# TASK OBJECTIVE
From the line containing "none -> brown tile B6:B9 level 1" through the last line of the records below, output every line exactly as it appears, but leave out the pictures.

# SOURCE DATA
════════════════
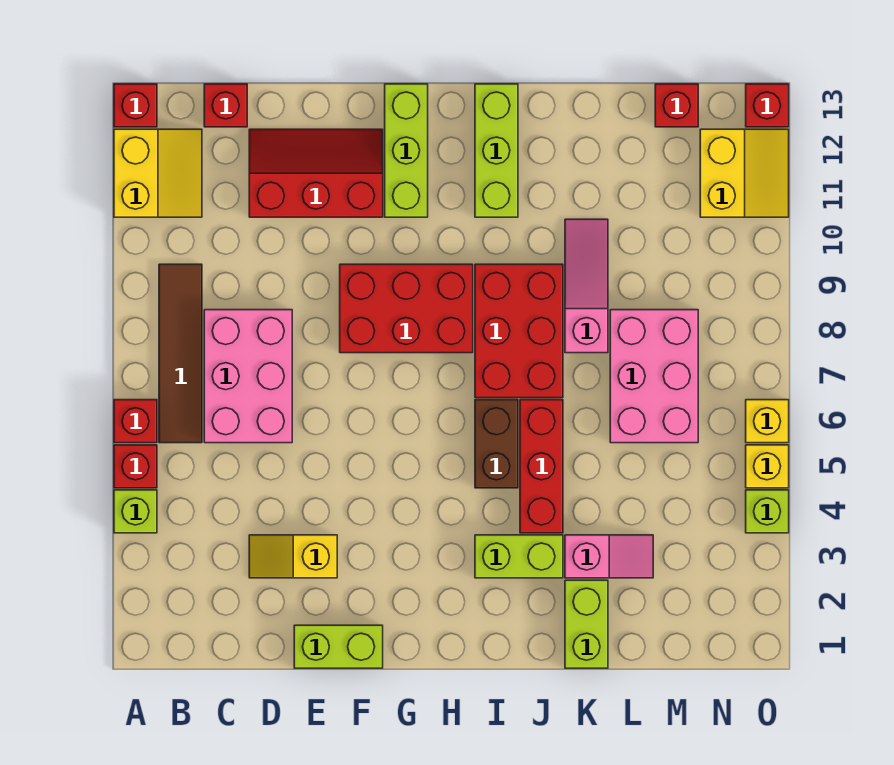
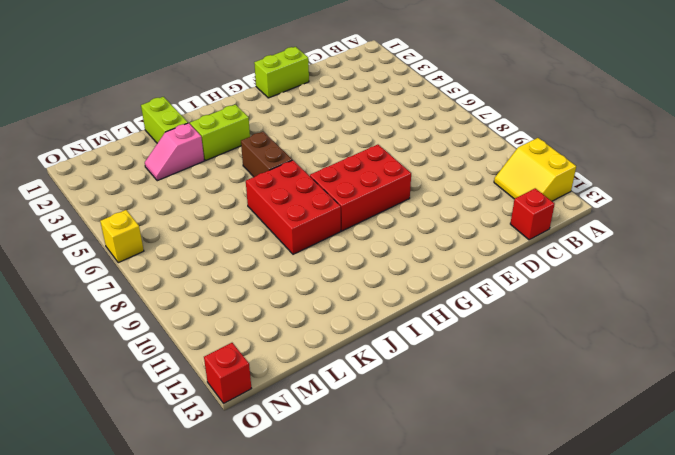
none -> lime brick A4 level 1
none -> red brick A5 level 1
none -> red brick A6 level 1

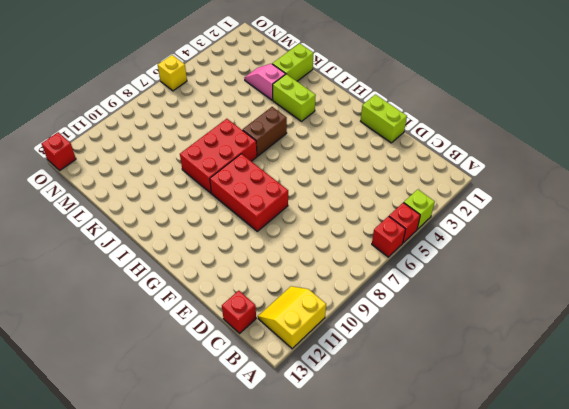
none -> red brick A13 level 1
none -> brown tile B6:B9 level 1
none -> pink brick C6:D8 level 1

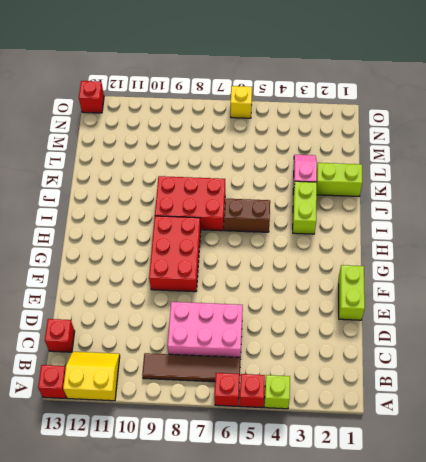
none -> yellow slope D3:E3 level 1 top E
none -> red slope D11:F12 level 1 top 11
none -> lime brick G11:G13 level 1

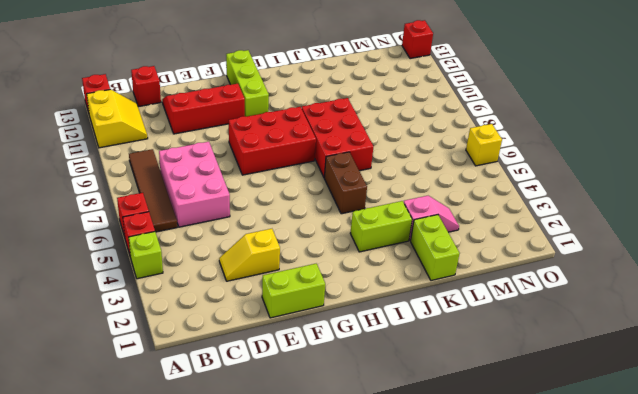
none -> lime brick I11:I13 level 1
none -> red brick J4:J6 level 1
none -> pink slope K8:K10 level 1 top 8

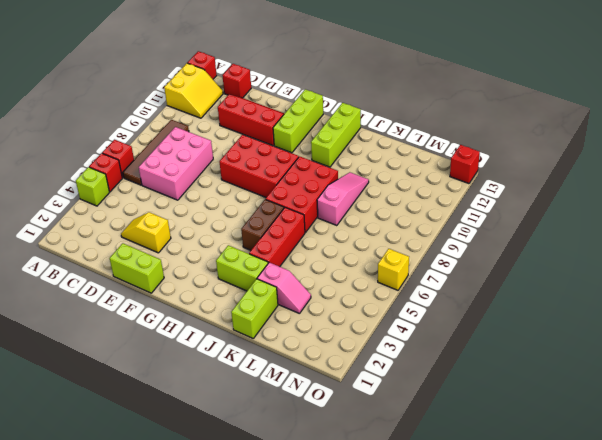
none -> pink brick L6:M8 level 1
none -> red brick M13 level 1
none -> yellow slope N11:O12 level 1 top N

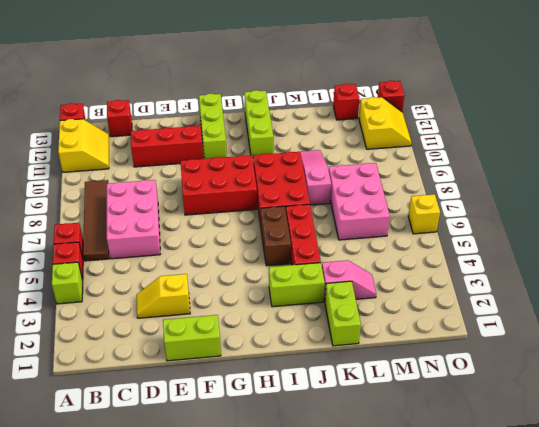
none -> lime brick O4 level 1
none -> yellow brick O5 level 1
════════════════
# ANSWER SECTION
none -> brown tile B6:B9 level 1
none -> pink brick C6:D8 level 1

none -> yellow slope D3:E3 level 1 top E
none -> red slope D11:F12 level 1 top 11
none -> lime brick G11:G13 level 1

none -> lime brick I11:I13 level 1
none -> red brick J4:J6 level 1
none -> pink slope K8:K10 level 1 top 8

none -> pink brick L6:M8 level 1
none -> red brick M13 level 1
none -> yellow slope N11:O12 level 1 top N

none -> lime brick O4 level 1
none -> yellow brick O5 level 1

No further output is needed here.